▶ **Information provided**:
══════════
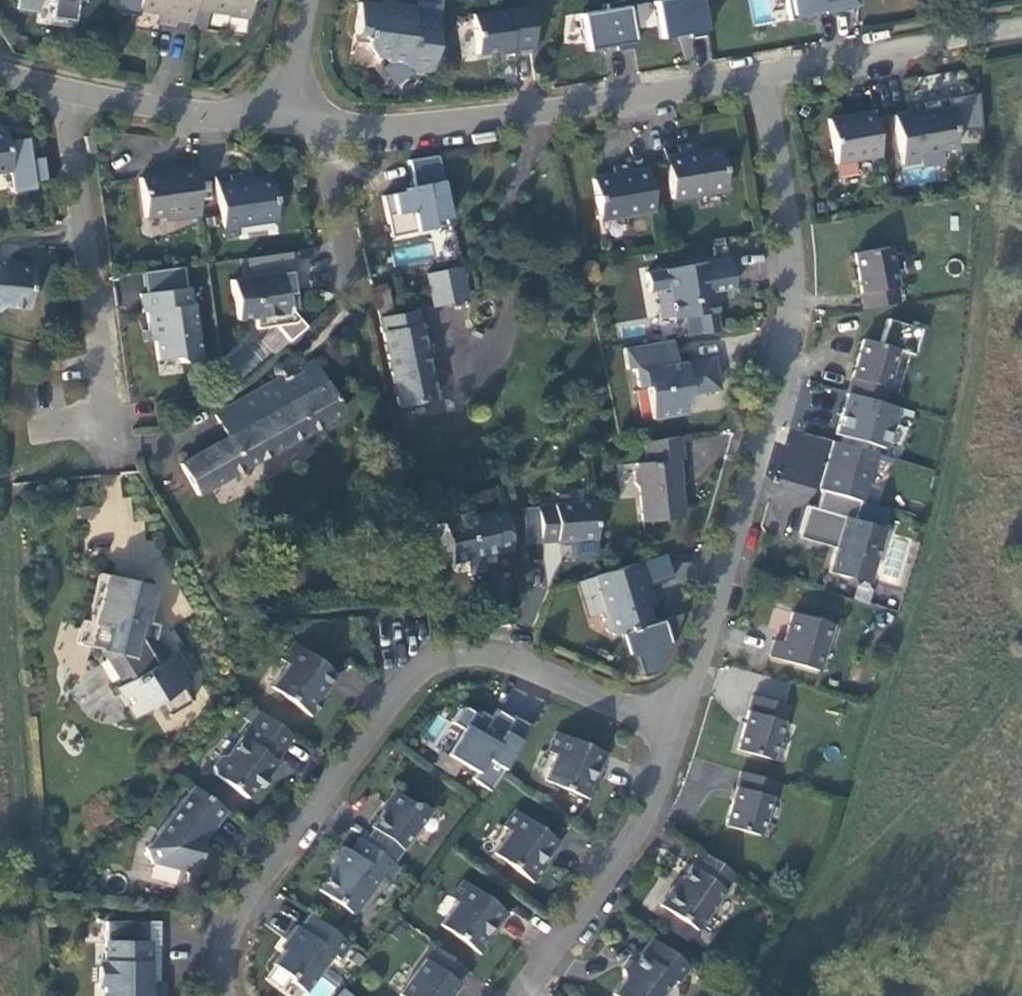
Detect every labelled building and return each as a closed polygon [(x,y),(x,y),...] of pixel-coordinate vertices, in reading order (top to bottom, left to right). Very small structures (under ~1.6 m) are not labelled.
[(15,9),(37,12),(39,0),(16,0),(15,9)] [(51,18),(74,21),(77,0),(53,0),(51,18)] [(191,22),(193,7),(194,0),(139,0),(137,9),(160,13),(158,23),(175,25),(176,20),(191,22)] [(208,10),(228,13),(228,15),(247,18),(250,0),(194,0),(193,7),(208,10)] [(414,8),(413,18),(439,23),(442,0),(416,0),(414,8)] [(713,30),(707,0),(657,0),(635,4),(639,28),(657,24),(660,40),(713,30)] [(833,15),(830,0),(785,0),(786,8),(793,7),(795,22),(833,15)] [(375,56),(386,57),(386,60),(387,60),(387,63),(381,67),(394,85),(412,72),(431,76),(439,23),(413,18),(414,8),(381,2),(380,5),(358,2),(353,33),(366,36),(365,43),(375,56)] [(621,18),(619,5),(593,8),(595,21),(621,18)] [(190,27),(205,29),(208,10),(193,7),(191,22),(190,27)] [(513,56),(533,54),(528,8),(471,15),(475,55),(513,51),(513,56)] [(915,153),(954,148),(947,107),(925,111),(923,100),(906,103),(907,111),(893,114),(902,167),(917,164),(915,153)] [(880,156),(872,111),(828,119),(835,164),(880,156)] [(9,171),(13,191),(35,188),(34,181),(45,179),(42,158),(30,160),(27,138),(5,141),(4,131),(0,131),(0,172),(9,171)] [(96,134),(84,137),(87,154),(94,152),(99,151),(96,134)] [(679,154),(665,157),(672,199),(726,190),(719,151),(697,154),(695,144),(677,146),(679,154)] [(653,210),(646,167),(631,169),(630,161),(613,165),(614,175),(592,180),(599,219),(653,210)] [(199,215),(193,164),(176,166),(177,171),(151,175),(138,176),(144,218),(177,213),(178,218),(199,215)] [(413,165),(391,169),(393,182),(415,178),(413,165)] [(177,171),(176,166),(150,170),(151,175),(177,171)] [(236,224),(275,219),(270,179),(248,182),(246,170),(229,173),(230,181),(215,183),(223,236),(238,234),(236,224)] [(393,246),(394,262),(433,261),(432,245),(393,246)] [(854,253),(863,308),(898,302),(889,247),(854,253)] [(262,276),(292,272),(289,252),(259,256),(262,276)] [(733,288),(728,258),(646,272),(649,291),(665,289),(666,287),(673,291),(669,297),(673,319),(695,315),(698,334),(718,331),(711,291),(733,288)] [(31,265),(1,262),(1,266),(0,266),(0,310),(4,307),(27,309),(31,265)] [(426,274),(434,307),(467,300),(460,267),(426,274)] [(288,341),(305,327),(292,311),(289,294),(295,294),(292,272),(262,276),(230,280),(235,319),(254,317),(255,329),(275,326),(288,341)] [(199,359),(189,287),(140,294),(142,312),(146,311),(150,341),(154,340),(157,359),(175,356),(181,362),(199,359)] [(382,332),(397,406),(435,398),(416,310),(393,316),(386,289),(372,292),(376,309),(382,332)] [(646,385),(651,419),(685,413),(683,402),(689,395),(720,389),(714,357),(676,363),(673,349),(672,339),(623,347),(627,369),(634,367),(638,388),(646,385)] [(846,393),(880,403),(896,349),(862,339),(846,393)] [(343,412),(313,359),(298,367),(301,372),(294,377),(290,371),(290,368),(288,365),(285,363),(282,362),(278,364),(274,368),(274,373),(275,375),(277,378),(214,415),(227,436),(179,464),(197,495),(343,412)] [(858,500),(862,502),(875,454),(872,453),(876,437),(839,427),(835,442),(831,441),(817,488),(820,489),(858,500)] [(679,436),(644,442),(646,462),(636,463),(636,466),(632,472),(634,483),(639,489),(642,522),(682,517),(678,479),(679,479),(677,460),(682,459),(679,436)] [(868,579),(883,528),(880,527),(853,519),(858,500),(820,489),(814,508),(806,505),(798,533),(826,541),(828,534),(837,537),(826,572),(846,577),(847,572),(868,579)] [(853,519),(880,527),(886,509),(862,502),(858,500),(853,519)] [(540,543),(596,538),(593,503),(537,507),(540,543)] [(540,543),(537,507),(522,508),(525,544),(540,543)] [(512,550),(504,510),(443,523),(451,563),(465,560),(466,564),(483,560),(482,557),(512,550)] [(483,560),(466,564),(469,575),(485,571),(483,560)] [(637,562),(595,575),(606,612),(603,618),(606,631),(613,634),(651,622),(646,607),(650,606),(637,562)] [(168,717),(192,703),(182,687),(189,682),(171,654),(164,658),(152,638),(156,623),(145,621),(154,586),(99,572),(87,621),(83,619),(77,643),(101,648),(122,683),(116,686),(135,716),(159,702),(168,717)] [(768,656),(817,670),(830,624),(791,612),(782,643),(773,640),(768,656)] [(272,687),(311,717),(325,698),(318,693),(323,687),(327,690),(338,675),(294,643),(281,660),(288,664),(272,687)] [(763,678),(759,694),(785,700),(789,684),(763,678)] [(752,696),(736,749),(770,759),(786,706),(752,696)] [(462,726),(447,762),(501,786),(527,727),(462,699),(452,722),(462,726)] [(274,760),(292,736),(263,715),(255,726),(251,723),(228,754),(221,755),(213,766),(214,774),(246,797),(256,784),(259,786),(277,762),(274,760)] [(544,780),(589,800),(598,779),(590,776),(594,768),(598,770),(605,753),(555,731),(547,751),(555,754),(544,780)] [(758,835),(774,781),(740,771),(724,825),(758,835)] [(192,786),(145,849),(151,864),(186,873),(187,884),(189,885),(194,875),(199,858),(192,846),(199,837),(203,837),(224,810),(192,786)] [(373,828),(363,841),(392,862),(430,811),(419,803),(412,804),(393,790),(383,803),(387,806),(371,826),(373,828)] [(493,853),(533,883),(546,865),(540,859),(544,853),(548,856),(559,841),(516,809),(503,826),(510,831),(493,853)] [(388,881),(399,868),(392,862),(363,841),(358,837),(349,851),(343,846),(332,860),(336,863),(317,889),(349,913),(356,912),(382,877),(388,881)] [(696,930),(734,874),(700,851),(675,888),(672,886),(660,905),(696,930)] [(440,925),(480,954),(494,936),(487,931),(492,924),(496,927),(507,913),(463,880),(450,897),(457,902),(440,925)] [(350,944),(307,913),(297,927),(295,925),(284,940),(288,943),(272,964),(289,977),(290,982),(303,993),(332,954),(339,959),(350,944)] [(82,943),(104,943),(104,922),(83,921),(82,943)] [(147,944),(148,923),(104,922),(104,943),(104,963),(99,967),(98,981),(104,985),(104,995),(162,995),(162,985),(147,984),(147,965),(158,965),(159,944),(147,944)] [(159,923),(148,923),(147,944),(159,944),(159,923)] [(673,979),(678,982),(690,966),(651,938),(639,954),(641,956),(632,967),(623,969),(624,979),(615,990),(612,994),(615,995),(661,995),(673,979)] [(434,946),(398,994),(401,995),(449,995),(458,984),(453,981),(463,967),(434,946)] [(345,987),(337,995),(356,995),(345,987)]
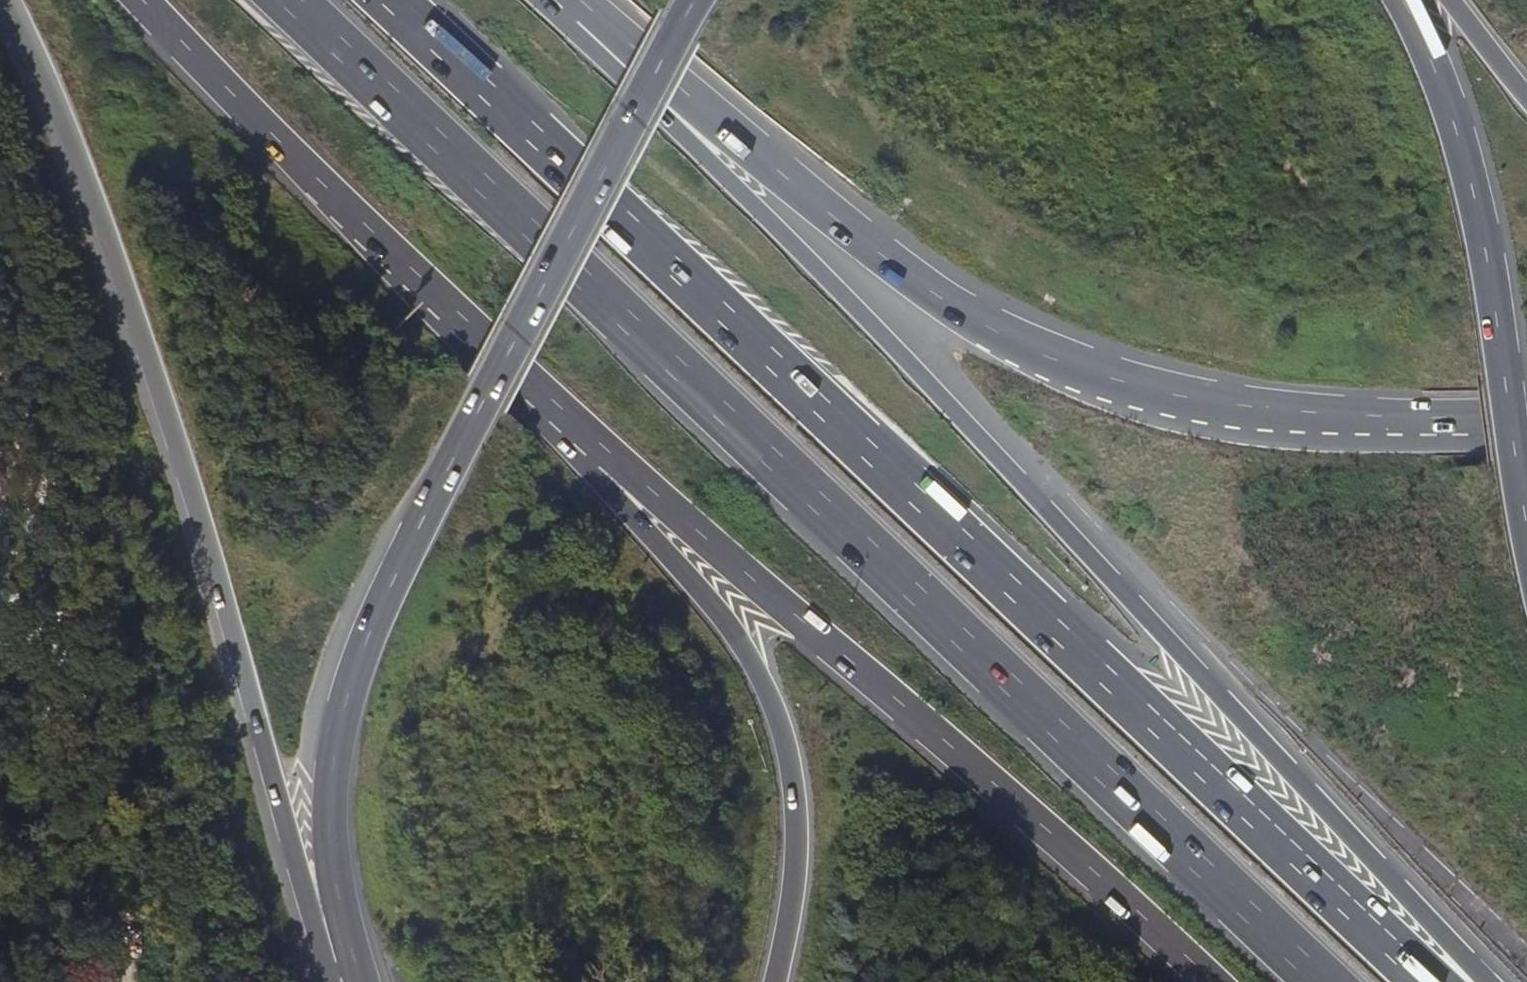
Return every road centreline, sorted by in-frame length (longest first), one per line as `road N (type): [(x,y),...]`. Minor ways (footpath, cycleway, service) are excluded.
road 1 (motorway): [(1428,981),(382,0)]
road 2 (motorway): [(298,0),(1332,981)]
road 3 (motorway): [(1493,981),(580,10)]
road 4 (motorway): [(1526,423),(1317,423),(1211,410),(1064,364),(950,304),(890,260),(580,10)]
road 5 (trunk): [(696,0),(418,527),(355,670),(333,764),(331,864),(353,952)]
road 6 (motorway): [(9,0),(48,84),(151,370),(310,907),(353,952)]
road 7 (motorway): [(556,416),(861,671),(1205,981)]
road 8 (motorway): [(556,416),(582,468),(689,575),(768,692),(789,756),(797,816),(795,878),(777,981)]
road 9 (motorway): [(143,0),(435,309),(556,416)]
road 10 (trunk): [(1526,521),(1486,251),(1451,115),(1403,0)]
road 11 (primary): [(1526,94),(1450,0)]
══════════
▶ **The task**: From the line holding "Return every road" to the last line of the material above, reproduce every line exactly, and only those.

▶ **Reply to the exercise**:
Return every road centreline, sorted by in-frame length (longest first), one per line as `road N (type): [(x,y),...]`. Minor ways (footpath, cycleway, service) are excluded.
road 1 (motorway): [(1428,981),(382,0)]
road 2 (motorway): [(298,0),(1332,981)]
road 3 (motorway): [(1493,981),(580,10)]
road 4 (motorway): [(1526,423),(1317,423),(1211,410),(1064,364),(950,304),(890,260),(580,10)]
road 5 (trunk): [(696,0),(418,527),(355,670),(333,764),(331,864),(353,952)]
road 6 (motorway): [(9,0),(48,84),(151,370),(310,907),(353,952)]
road 7 (motorway): [(556,416),(861,671),(1205,981)]
road 8 (motorway): [(556,416),(582,468),(689,575),(768,692),(789,756),(797,816),(795,878),(777,981)]
road 9 (motorway): [(143,0),(435,309),(556,416)]
road 10 (trunk): [(1526,521),(1486,251),(1451,115),(1403,0)]
road 11 (primary): [(1526,94),(1450,0)]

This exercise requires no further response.